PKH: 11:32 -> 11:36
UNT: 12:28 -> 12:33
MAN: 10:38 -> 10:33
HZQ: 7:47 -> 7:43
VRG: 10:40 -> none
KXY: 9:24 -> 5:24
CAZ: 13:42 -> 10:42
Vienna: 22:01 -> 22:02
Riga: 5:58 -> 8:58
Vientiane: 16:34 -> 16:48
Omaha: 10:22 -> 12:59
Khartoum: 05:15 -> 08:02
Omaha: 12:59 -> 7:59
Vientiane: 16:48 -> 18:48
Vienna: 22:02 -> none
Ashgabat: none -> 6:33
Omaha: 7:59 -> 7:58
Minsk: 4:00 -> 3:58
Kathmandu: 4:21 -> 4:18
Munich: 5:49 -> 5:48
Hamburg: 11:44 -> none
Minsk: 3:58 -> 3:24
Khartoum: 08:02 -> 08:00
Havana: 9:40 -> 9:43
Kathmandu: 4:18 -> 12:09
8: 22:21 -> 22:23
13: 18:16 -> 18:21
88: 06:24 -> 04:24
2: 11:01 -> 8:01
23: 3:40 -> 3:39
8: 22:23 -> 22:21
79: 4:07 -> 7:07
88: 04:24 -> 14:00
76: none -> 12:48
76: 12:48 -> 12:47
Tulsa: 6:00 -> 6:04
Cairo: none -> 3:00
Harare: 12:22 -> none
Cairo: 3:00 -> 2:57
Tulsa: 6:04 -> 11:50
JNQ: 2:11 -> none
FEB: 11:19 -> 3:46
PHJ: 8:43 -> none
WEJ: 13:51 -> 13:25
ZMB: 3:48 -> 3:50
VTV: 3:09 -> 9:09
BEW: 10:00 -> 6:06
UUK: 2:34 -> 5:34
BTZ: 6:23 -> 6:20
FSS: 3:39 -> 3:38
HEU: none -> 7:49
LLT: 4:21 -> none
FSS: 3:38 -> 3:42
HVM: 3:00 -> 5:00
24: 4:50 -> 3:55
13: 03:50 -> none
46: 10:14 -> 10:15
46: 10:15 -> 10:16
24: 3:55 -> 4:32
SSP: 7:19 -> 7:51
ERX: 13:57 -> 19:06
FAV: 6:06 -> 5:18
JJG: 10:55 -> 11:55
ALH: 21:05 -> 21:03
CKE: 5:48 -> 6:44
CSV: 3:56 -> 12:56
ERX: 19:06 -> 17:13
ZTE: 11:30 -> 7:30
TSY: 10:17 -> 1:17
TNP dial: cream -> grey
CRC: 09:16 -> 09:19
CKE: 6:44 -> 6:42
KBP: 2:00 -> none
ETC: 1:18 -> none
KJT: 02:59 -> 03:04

•••••

- [OBJECTIVE] Format every line of the data above as a Markdown table with two columns, Row and Entry, numbering the rows in order and skipping any blank lines.

- [OUTPUT OF THE EXERCISE]
| Row | Entry |
|---|---|
| 1 | PKH: 11:32 -> 11:36 |
| 2 | UNT: 12:28 -> 12:33 |
| 3 | MAN: 10:38 -> 10:33 |
| 4 | HZQ: 7:47 -> 7:43 |
| 5 | VRG: 10:40 -> none |
| 6 | KXY: 9:24 -> 5:24 |
| 7 | CAZ: 13:42 -> 10:42 |
| 8 | Vienna: 22:01 -> 22:02 |
| 9 | Riga: 5:58 -> 8:58 |
| 10 | Vientiane: 16:34 -> 16:48 |
| 11 | Omaha: 10:22 -> 12:59 |
| 12 | Khartoum: 05:15 -> 08:02 |
| 13 | Omaha: 12:59 -> 7:59 |
| 14 | Vientiane: 16:48 -> 18:48 |
| 15 | Vienna: 22:02 -> none |
| 16 | Ashgabat: none -> 6:33 |
| 17 | Omaha: 7:59 -> 7:58 |
| 18 | Minsk: 4:00 -> 3:58 |
| 19 | Kathmandu: 4:21 -> 4:18 |
| 20 | Munich: 5:49 -> 5:48 |
| 21 | Hamburg: 11:44 -> none |
| 22 | Minsk: 3:58 -> 3:24 |
| 23 | Khartoum: 08:02 -> 08:00 |
| 24 | Havana: 9:40 -> 9:43 |
| 25 | Kathmandu: 4:18 -> 12:09 |
| 26 | 8: 22:21 -> 22:23 |
| 27 | 13: 18:16 -> 18:21 |
| 28 | 88: 06:24 -> 04:24 |
| 29 | 2: 11:01 -> 8:01 |
| 30 | 23: 3:40 -> 3:39 |
| 31 | 8: 22:23 -> 22:21 |
| 32 | 79: 4:07 -> 7:07 |
| 33 | 88: 04:24 -> 14:00 |
| 34 | 76: none -> 12:48 |
| 35 | 76: 12:48 -> 12:47 |
| 36 | Tulsa: 6:00 -> 6:04 |
| 37 | Cairo: none -> 3:00 |
| 38 | Harare: 12:22 -> none |
| 39 | Cairo: 3:00 -> 2:57 |
| 40 | Tulsa: 6:04 -> 11:50 |
| 41 | JNQ: 2:11 -> none |
| 42 | FEB: 11:19 -> 3:46 |
| 43 | PHJ: 8:43 -> none |
| 44 | WEJ: 13:51 -> 13:25 |
| 45 | ZMB: 3:48 -> 3:50 |
| 46 | VTV: 3:09 -> 9:09 |
| 47 | BEW: 10:00 -> 6:06 |
| 48 | UUK: 2:34 -> 5:34 |
| 49 | BTZ: 6:23 -> 6:20 |
| 50 | FSS: 3:39 -> 3:38 |
| 51 | HEU: none -> 7:49 |
| 52 | LLT: 4:21 -> none |
| 53 | FSS: 3:38 -> 3:42 |
| 54 | HVM: 3:00 -> 5:00 |
| 55 | 24: 4:50 -> 3:55 |
| 56 | 13: 03:50 -> none |
| 57 | 46: 10:14 -> 10:15 |
| 58 | 46: 10:15 -> 10:16 |
| 59 | 24: 3:55 -> 4:32 |
| 60 | SSP: 7:19 -> 7:51 |
| 61 | ERX: 13:57 -> 19:06 |
| 62 | FAV: 6:06 -> 5:18 |
| 63 | JJG: 10:55 -> 11:55 |
| 64 | ALH: 21:05 -> 21:03 |
| 65 | CKE: 5:48 -> 6:44 |
| 66 | CSV: 3:56 -> 12:56 |
| 67 | ERX: 19:06 -> 17:13 |
| 68 | ZTE: 11:30 -> 7:30 |
| 69 | TSY: 10:17 -> 1:17 |
| 70 | TNP dial: cream -> grey |
| 71 | CRC: 09:16 -> 09:19 |
| 72 | CKE: 6:44 -> 6:42 |
| 73 | KBP: 2:00 -> none |
| 74 | ETC: 1:18 -> none |
| 75 | KJT: 02:59 -> 03:04 |